Among the entries that follow, find the lines containing the string "RESET" and copy them.
··········
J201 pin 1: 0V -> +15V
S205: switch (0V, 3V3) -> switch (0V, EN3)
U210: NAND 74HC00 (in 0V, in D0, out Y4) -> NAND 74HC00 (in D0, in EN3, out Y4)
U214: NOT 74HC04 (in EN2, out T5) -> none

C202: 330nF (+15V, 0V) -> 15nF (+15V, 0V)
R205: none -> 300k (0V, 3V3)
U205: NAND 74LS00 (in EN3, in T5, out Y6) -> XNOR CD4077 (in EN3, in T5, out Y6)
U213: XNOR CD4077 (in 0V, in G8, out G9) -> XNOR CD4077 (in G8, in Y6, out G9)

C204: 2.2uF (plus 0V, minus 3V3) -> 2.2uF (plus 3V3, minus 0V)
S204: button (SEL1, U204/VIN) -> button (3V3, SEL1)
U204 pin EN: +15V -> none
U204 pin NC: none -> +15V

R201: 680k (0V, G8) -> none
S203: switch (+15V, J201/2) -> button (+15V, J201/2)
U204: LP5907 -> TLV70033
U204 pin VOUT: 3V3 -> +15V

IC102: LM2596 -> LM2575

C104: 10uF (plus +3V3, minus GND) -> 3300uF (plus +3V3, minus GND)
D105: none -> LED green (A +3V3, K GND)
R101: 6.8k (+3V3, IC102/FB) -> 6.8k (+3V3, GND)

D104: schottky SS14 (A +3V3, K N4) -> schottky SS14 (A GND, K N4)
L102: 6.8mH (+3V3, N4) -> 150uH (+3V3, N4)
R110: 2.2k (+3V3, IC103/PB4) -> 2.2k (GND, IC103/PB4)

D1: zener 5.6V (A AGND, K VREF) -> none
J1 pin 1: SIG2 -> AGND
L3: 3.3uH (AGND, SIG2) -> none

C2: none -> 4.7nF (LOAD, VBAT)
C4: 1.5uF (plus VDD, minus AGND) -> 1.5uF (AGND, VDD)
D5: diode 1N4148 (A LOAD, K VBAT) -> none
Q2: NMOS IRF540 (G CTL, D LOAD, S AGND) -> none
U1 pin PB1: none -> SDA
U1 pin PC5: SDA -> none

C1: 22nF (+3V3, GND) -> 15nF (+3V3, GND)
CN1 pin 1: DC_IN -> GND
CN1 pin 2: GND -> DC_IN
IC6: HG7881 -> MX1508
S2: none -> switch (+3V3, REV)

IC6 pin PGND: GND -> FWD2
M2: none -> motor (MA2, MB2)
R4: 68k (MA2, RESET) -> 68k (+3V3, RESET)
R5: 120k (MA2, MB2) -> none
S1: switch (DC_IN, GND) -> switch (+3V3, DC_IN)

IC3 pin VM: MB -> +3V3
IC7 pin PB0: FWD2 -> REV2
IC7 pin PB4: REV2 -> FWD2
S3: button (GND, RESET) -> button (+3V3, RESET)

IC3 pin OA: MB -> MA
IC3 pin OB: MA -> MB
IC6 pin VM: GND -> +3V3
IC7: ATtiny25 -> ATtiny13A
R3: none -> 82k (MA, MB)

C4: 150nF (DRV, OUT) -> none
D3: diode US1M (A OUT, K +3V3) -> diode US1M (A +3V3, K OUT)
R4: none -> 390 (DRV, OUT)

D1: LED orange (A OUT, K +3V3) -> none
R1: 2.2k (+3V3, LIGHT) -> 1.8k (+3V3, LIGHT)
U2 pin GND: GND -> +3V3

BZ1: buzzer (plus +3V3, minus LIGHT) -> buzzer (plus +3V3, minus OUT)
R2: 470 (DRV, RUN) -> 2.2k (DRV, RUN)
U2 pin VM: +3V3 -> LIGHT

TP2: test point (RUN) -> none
··········
Answer section
R4: 68k (MA2, RESET) -> 68k (+3V3, RESET)
S3: button (GND, RESET) -> button (+3V3, RESET)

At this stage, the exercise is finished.